• **Given records**:

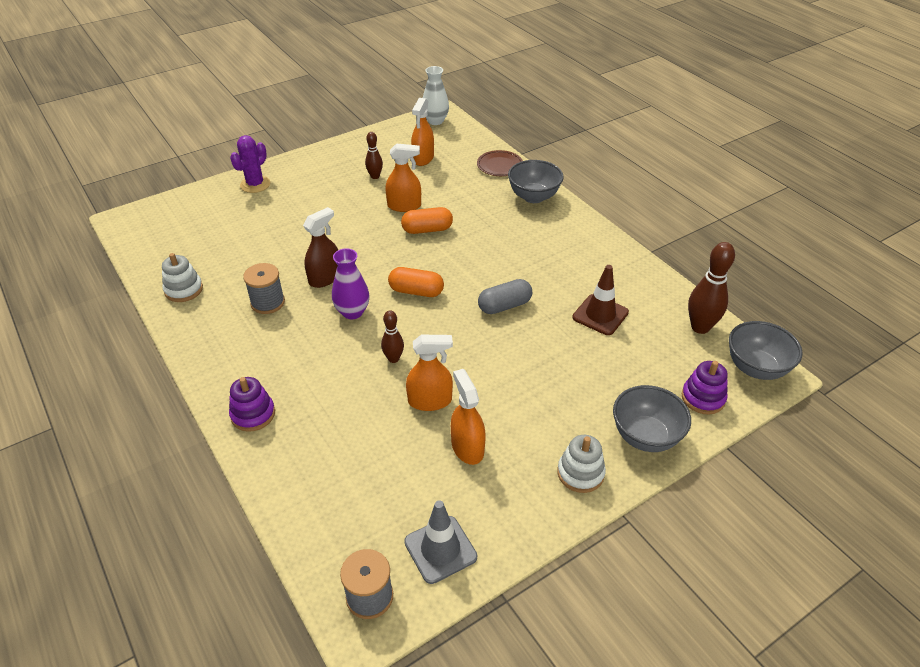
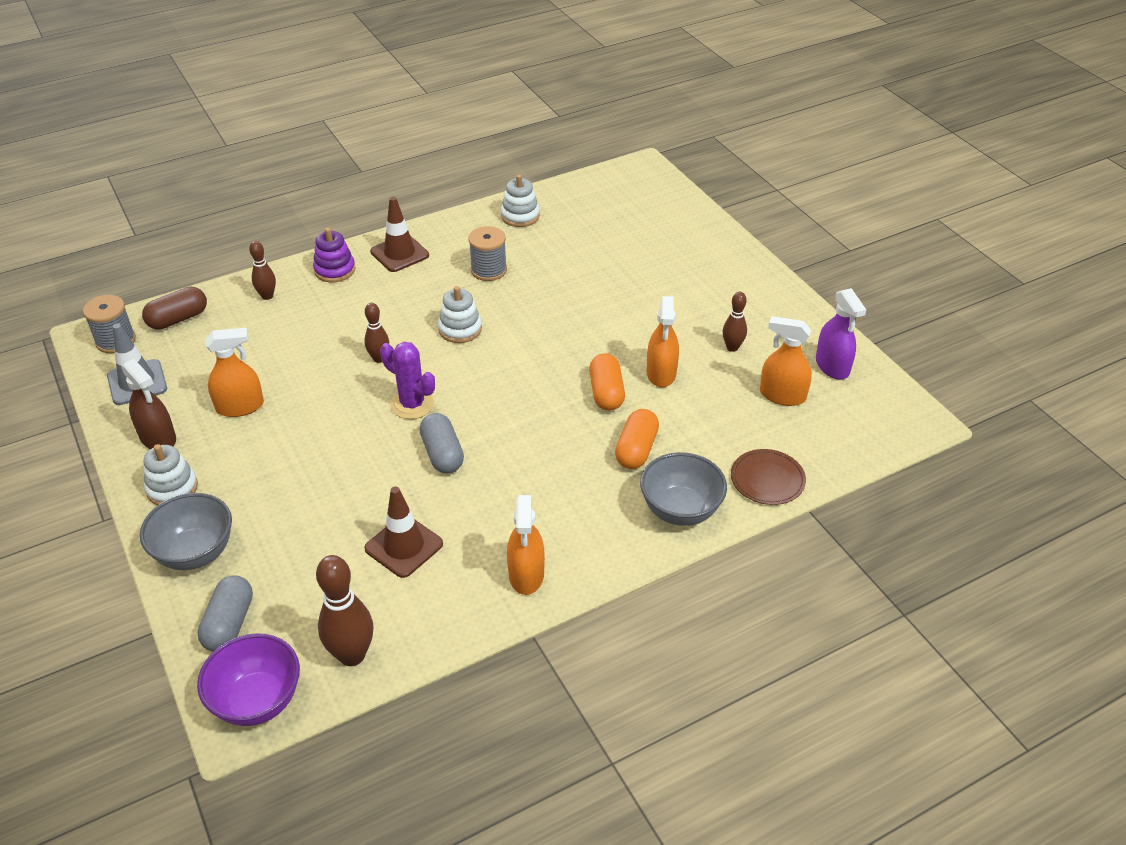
camera: 95 degrees right, 0 degrees up
(231, 367) = (399, 253): none -> brown traffic cone
(255, 184) = (711, 248): purple cactus -> purple cactus (412, 404)
(293, 464) = (267, 296): none -> brown bowling pin
(325, 278) = (522, 308): brown spray bottle -> brown spray bottle (158, 438)
(330, 541) = (178, 319): none -> brown capsule
(352, 312) = (460, 329): purple vase -> white stacking toy
(393, 139) = (832, 366): none -> purple spray bottle
(416, 291) = (485, 379): orange capsule -> orange capsule (636, 449)
(430, 401) = (310, 383): orange spray bottle -> orange spray bottle (526, 574)
(435, 121) = (895, 413): white vase -> none
(703, 398) = (229, 624): purple stacking toy -> grey capsule
(756, 368) = (257, 701): grey bowl -> purple bowl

• **Work request**:
Only one thing belongs in the reply: the exact lines of the listing above, from the one with "(416, 291) = (485, 379): orange" through its last line.

• **Answer area**:
(416, 291) = (485, 379): orange capsule -> orange capsule (636, 449)
(430, 401) = (310, 383): orange spray bottle -> orange spray bottle (526, 574)
(435, 121) = (895, 413): white vase -> none
(703, 398) = (229, 624): purple stacking toy -> grey capsule
(756, 368) = (257, 701): grey bowl -> purple bowl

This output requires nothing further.